= EXERCISE DETAILS =
Whenever a line in the records below holds the string "down", copy it out.

SUPPLIED DATA Start Marker

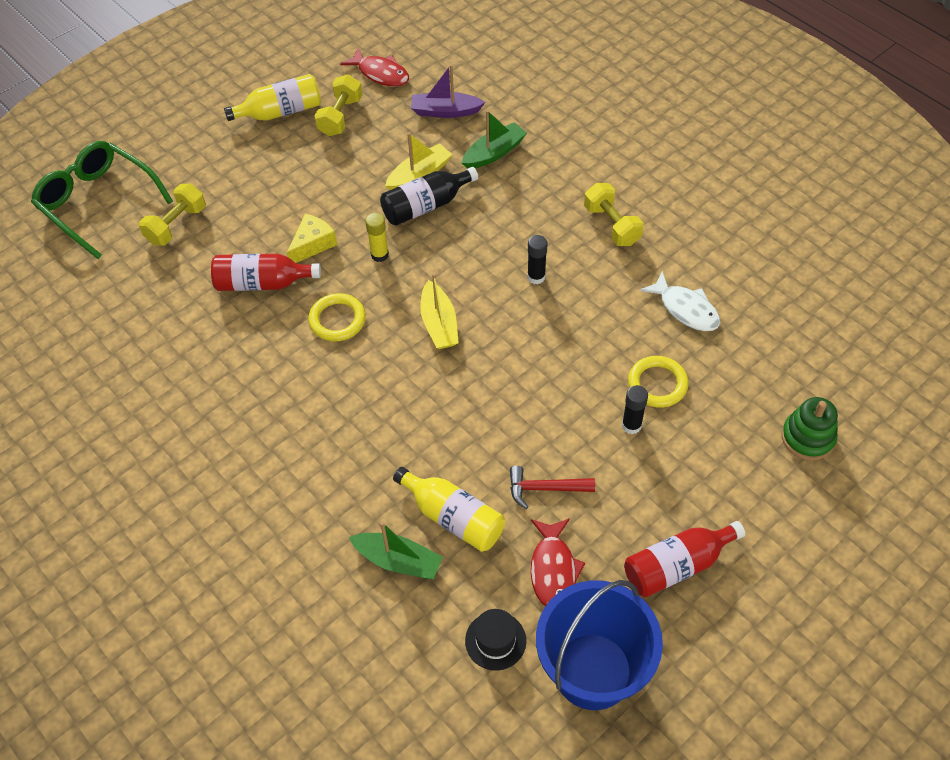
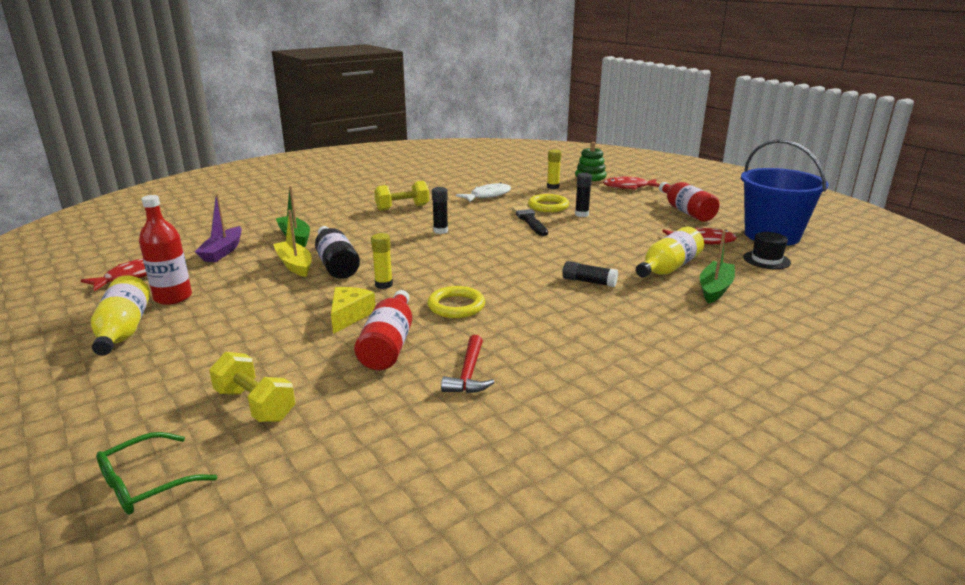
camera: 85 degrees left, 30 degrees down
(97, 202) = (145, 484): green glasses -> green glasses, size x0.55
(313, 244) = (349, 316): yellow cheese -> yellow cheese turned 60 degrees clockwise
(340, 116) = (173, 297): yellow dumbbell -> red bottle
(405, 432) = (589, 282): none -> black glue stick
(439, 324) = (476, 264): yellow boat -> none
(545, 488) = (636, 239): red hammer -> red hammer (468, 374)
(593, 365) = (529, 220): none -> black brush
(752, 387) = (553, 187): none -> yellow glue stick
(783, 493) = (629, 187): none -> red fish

SUPPLIED DATA End Marker
SUPPLIED DATA Start Marker

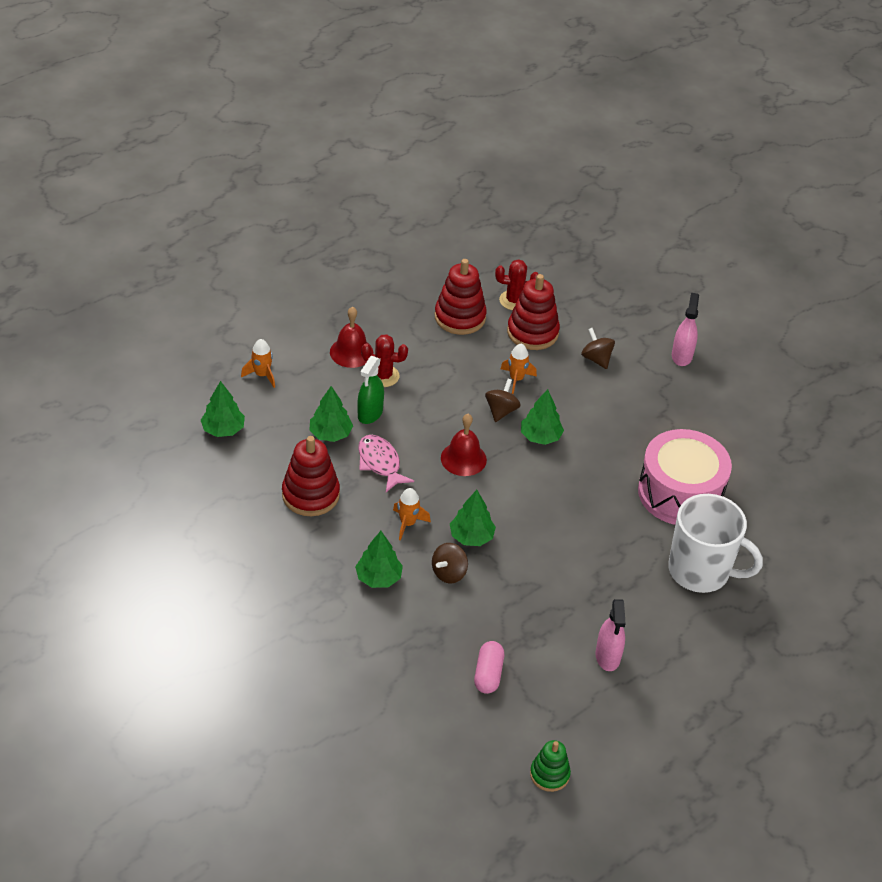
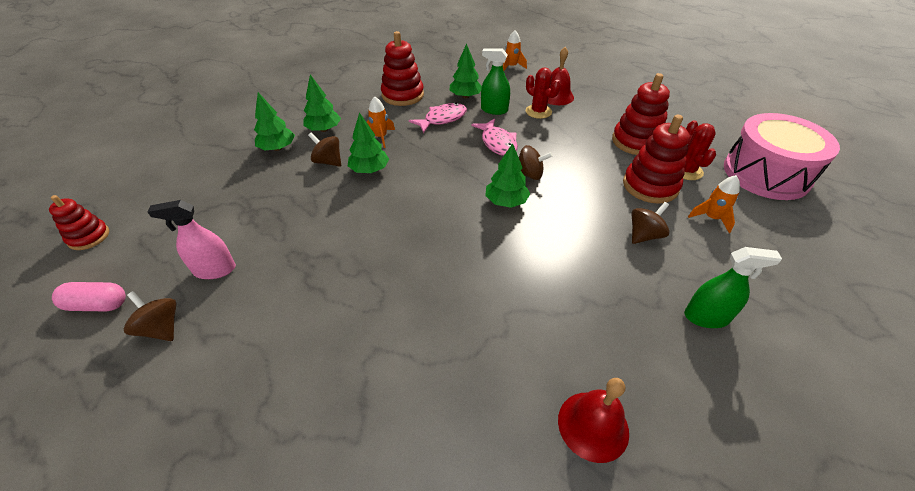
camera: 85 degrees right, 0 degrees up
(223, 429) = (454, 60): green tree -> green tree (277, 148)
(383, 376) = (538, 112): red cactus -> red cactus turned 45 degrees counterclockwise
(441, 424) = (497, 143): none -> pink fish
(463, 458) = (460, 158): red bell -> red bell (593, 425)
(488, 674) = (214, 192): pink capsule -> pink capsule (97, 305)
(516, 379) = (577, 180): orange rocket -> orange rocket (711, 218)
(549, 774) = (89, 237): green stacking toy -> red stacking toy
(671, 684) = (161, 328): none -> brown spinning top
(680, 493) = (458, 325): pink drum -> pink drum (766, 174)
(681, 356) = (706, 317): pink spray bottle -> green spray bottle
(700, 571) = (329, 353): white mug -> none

SUPPLIED DATA End Marker
SUPPLIED DATA Start Marker

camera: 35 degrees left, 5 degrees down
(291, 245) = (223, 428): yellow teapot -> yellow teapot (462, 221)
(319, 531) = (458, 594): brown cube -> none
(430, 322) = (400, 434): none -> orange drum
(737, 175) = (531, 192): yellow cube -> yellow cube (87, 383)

SUPPLIED DATA End Marker

= FINISHED EXERCISE =
camera: 85 degrees left, 30 degrees down
camera: 35 degrees left, 5 degrees down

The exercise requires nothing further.